Task prompt :: Exclude the pictures and reproduce the remaining data exactly as written.

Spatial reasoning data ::
━━━━━━━━━━━━━━━━
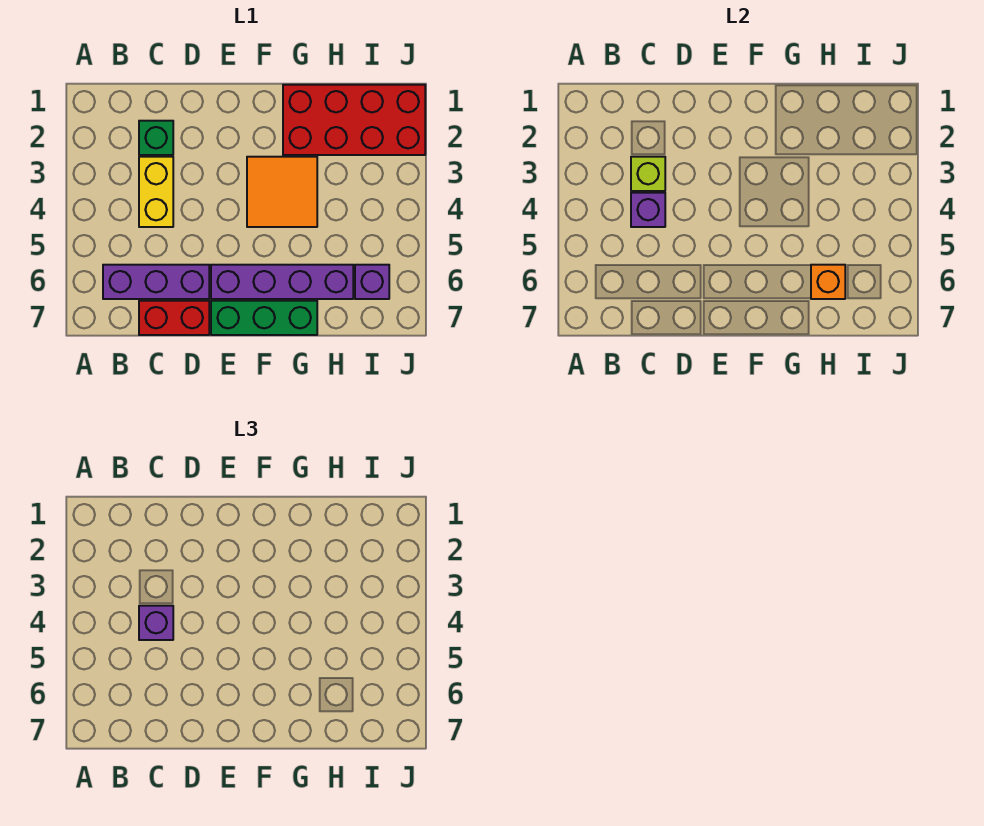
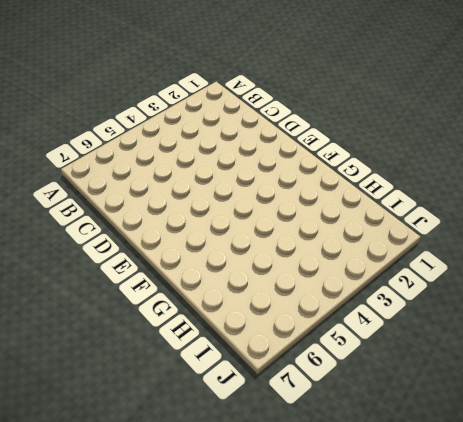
none -> purple brick B6:D6 level 1
none -> green brick C2 level 1
none -> yellow brick C3:C4 level 1

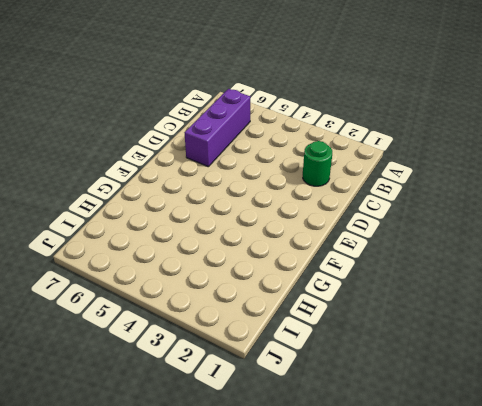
green round brick C2 level 1 -> green brick C2 level 1
none -> yellow brick C3:C4 level 1
none -> red brick C7:D7 level 1
none -> purple brick E6:H6 level 1

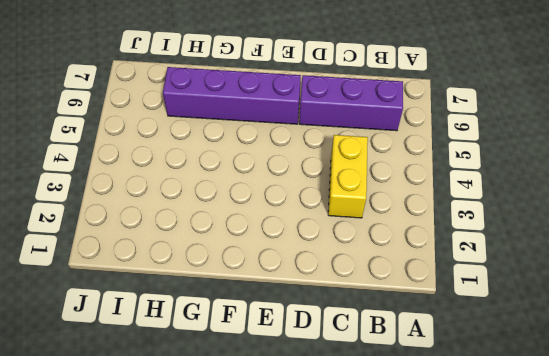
none -> green brick C2 level 1
none -> red brick C7:D7 level 1
none -> green brick E7:G7 level 1

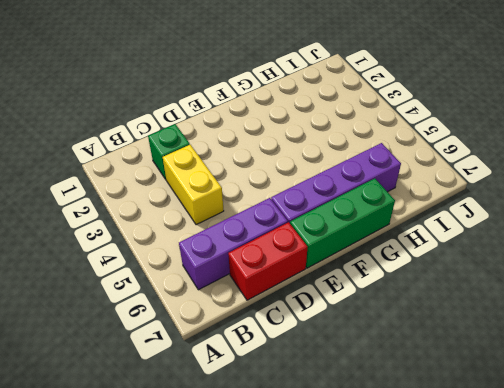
none -> orange tile F3:G4 level 1
none -> red brick G1:J2 level 1
none -> purple brick I6 level 1

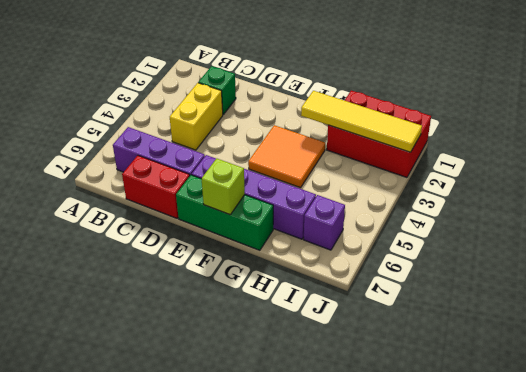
lime brick F7 level 2 -> lime brick C3 level 2
yellow tile G2:J2 level 2 -> none
red brick H1:J2 level 1 -> red brick G1:J2 level 1
none -> purple brick C4 level 2
none -> orange brick H6 level 2
none -> purple brick C4 level 3

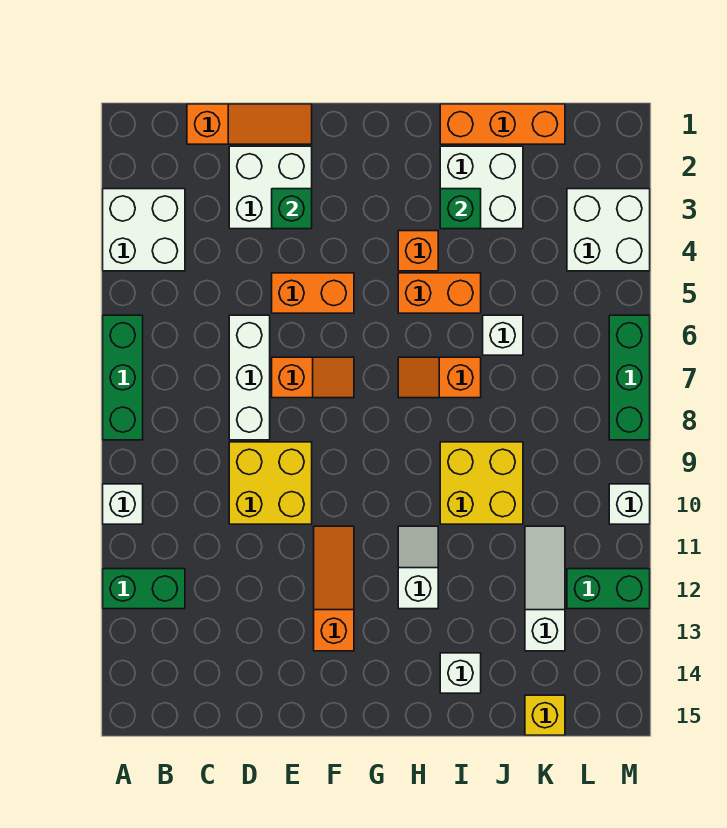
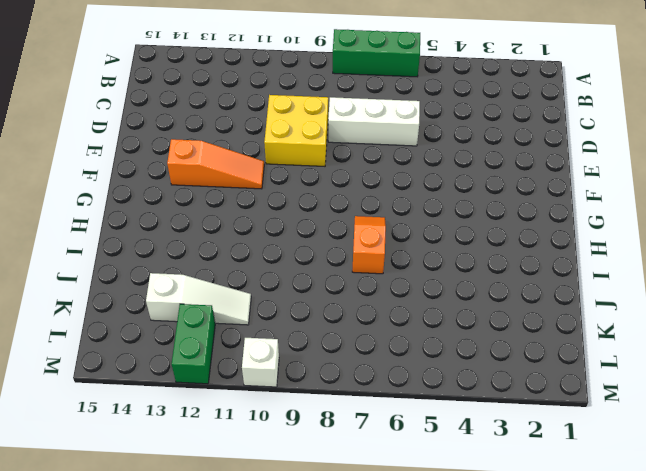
none -> white brick A3:B4 level 1
none -> white brick A10 level 1
none -> green brick A12:B12 level 1

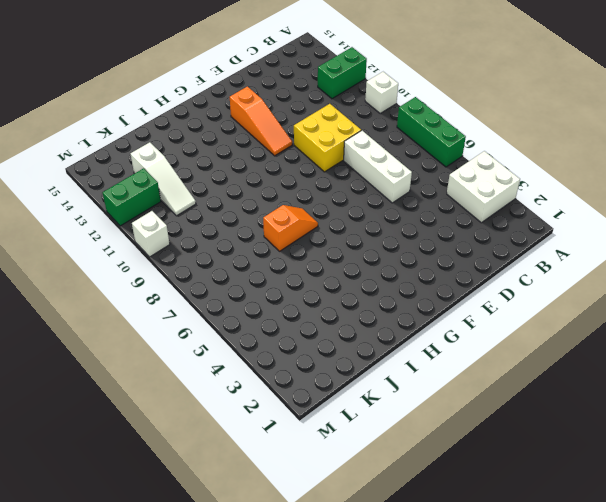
none -> orange slope C1:E1 level 1 top C
none -> white brick D2:E3 level 1
none -> orange brick E5:F5 level 1

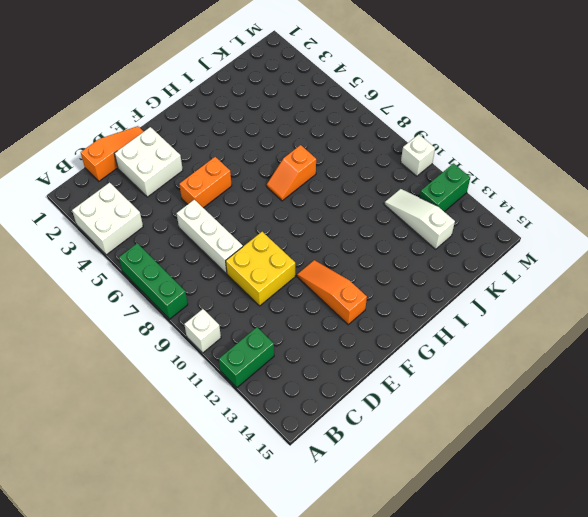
none -> orange slope E7:F7 level 1 top E
none -> orange brick H4 level 1
none -> orange brick H5:I5 level 1

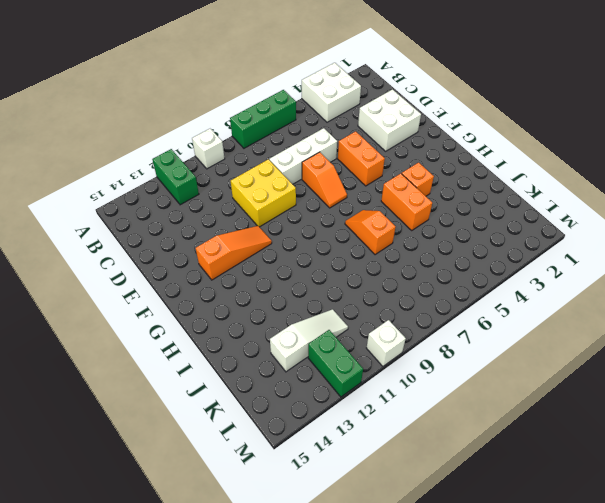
none -> orange slope C1:E1 level 1 top C
none -> white slope H11:H12 level 1 top 12
none -> orange brick I1:K1 level 1

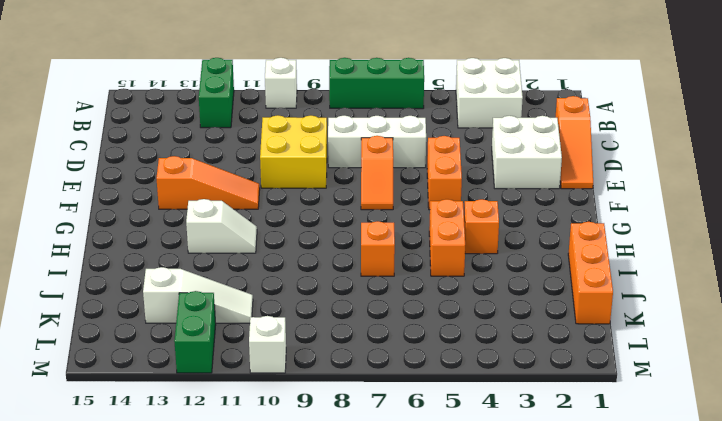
none -> white brick I2:J3 level 1
none -> yellow brick I9:J10 level 1
none -> white brick I14 level 1

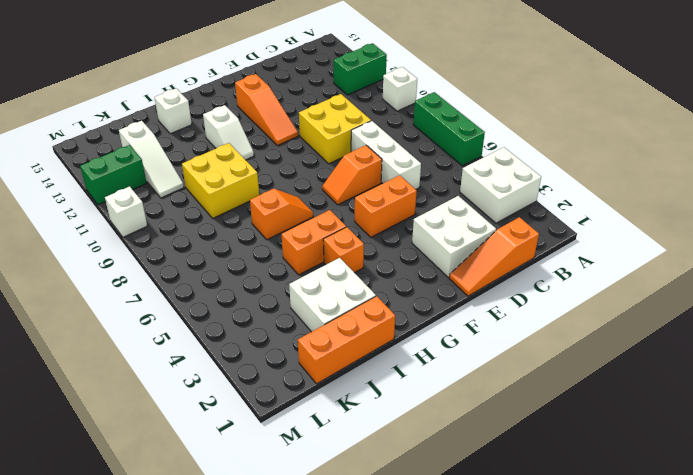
none -> white brick J6 level 1
none -> yellow brick K15 level 1
none -> white brick L3:M4 level 1

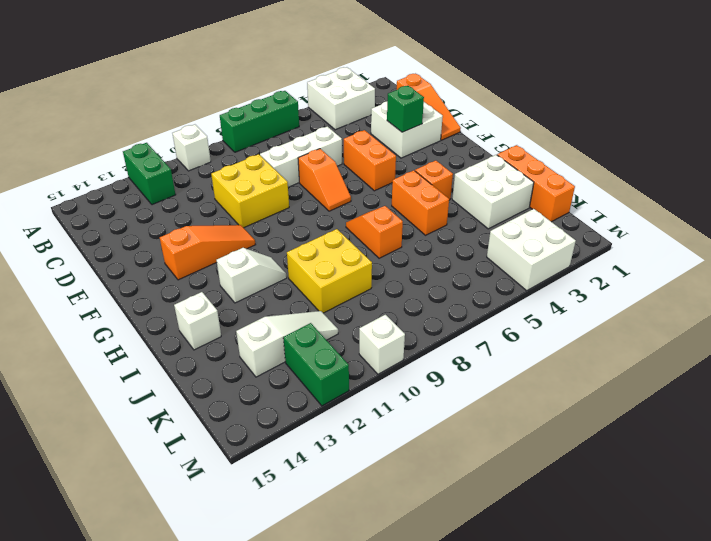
none -> white brick J6 level 1
none -> yellow brick K15 level 1
none -> green brick M6:M8 level 1

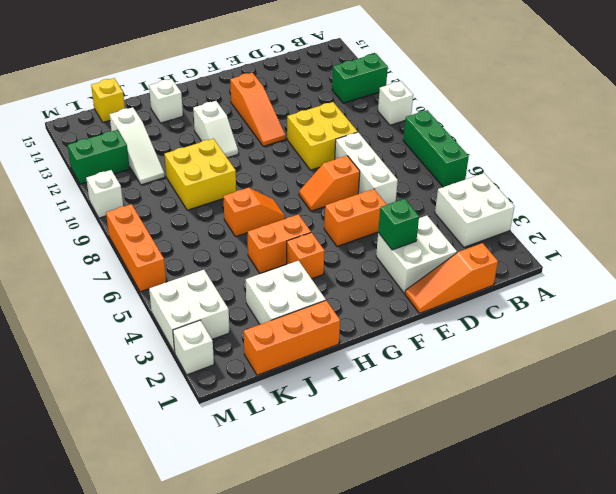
white brick M2 level 1 -> white brick J6 level 1
orange brick M6:M8 level 1 -> green brick M6:M8 level 1
none -> green brick I3 level 2

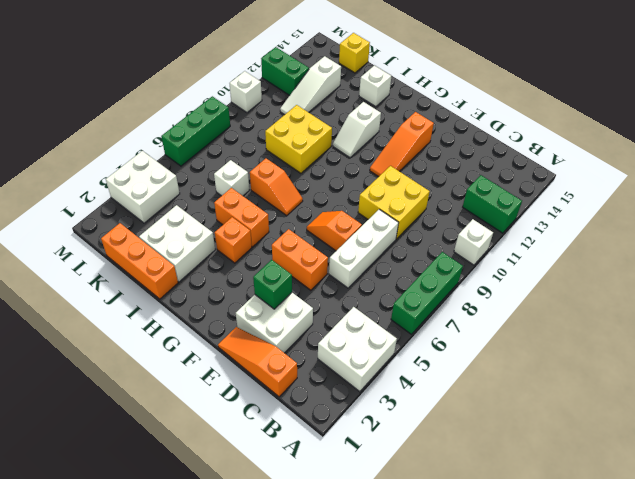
none -> green brick I3 level 2

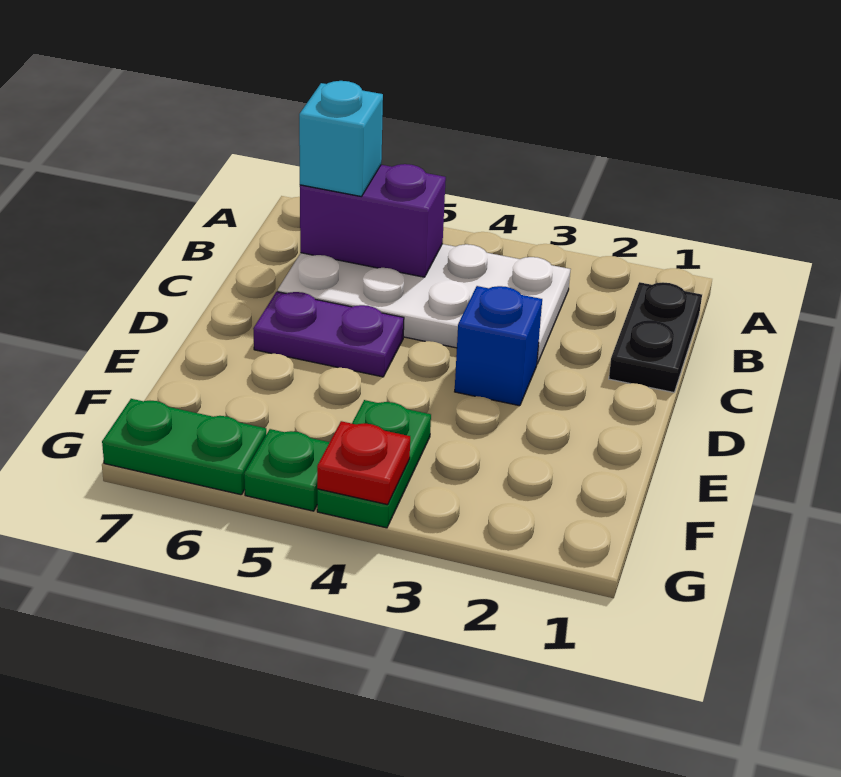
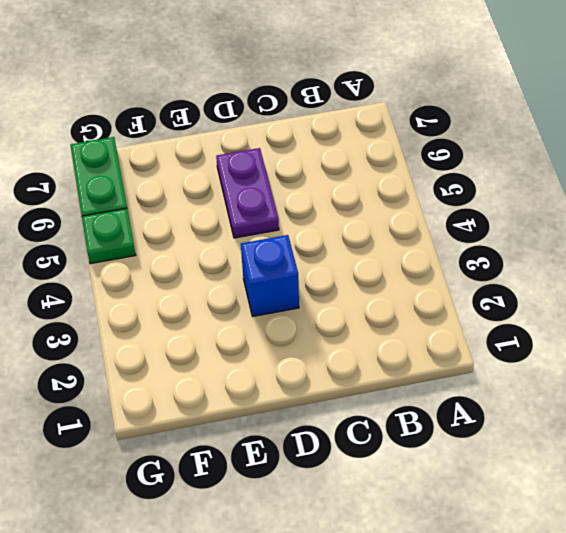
none -> black plate B1:C1 level 1
none -> white plate B3:C6 level 1

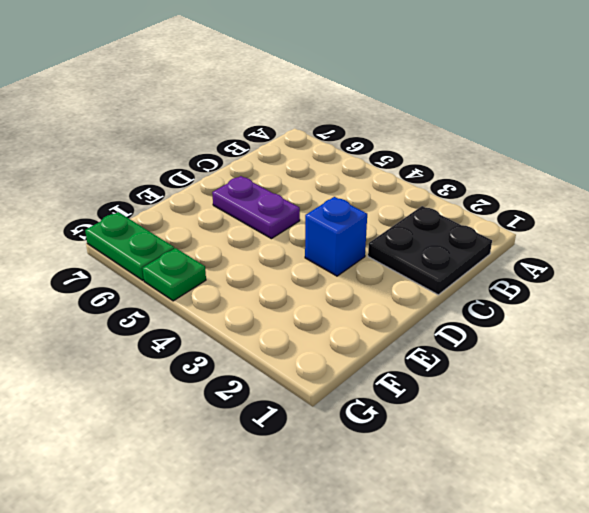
black plate B1:C2 level 1 -> black plate B1:C1 level 1
none -> white plate B3:C6 level 1
none -> green plate F4:G4 level 1

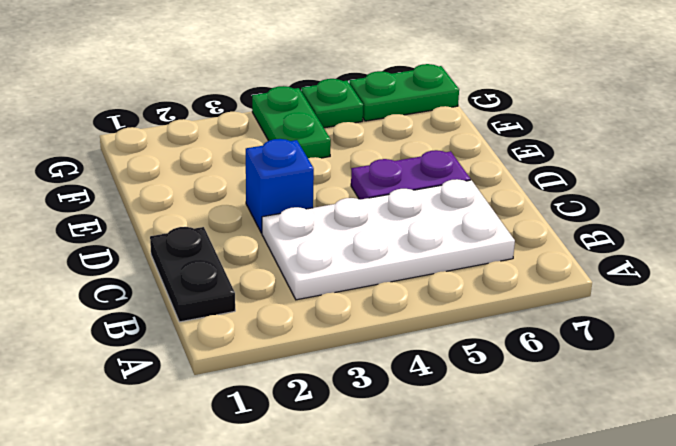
none -> purple brick B5:B6 level 2
none -> red plate G4 level 2

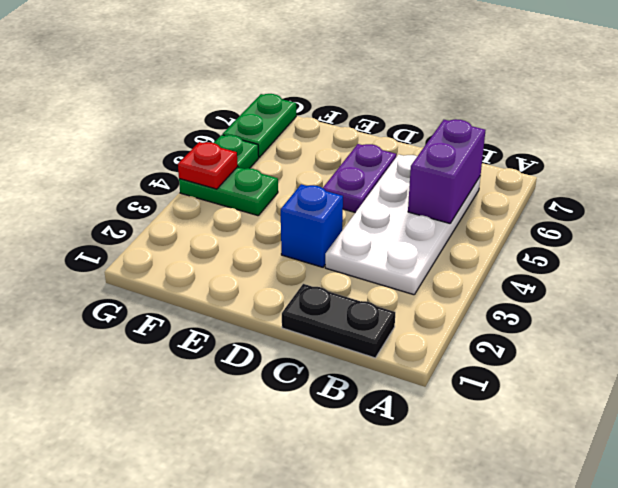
none -> cyan brick B6 level 3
━━━━━━━━━━━━━━━━
Result of the task ::
none -> purple brick B6:D6 level 1
none -> green brick C2 level 1
none -> yellow brick C3:C4 level 1

green round brick C2 level 1 -> green brick C2 level 1
none -> yellow brick C3:C4 level 1
none -> red brick C7:D7 level 1
none -> purple brick E6:H6 level 1

none -> green brick C2 level 1
none -> red brick C7:D7 level 1
none -> green brick E7:G7 level 1

none -> orange tile F3:G4 level 1
none -> red brick G1:J2 level 1
none -> purple brick I6 level 1

lime brick F7 level 2 -> lime brick C3 level 2
yellow tile G2:J2 level 2 -> none
red brick H1:J2 level 1 -> red brick G1:J2 level 1
none -> purple brick C4 level 2
none -> orange brick H6 level 2
none -> purple brick C4 level 3

none -> white brick A3:B4 level 1
none -> white brick A10 level 1
none -> green brick A12:B12 level 1

none -> orange slope C1:E1 level 1 top C
none -> white brick D2:E3 level 1
none -> orange brick E5:F5 level 1

none -> orange slope E7:F7 level 1 top E
none -> orange brick H4 level 1
none -> orange brick H5:I5 level 1

none -> orange slope C1:E1 level 1 top C
none -> white slope H11:H12 level 1 top 12
none -> orange brick I1:K1 level 1

none -> white brick I2:J3 level 1
none -> yellow brick I9:J10 level 1
none -> white brick I14 level 1

none -> white brick J6 level 1
none -> yellow brick K15 level 1
none -> white brick L3:M4 level 1

none -> white brick J6 level 1
none -> yellow brick K15 level 1
none -> green brick M6:M8 level 1

white brick M2 level 1 -> white brick J6 level 1
orange brick M6:M8 level 1 -> green brick M6:M8 level 1
none -> green brick I3 level 2

none -> green brick I3 level 2

none -> black plate B1:C1 level 1
none -> white plate B3:C6 level 1

black plate B1:C2 level 1 -> black plate B1:C1 level 1
none -> white plate B3:C6 level 1
none -> green plate F4:G4 level 1

none -> purple brick B5:B6 level 2
none -> red plate G4 level 2

none -> cyan brick B6 level 3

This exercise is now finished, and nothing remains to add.